Before-and-after change data:
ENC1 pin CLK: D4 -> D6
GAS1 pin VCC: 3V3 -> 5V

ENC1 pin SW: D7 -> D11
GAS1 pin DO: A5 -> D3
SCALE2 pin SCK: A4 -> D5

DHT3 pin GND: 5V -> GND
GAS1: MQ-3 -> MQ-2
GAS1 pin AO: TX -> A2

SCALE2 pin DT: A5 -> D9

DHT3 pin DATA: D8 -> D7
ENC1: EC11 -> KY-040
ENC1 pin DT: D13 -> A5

◆ **DIRECTIONS**
Transcribe every entry exactly as it reads.

◆ **SOLUTION TO THIS PROBLEM**
ENC1 pin CLK: D4 -> D6
GAS1 pin VCC: 3V3 -> 5V

ENC1 pin SW: D7 -> D11
GAS1 pin DO: A5 -> D3
SCALE2 pin SCK: A4 -> D5

DHT3 pin GND: 5V -> GND
GAS1: MQ-3 -> MQ-2
GAS1 pin AO: TX -> A2

SCALE2 pin DT: A5 -> D9

DHT3 pin DATA: D8 -> D7
ENC1: EC11 -> KY-040
ENC1 pin DT: D13 -> A5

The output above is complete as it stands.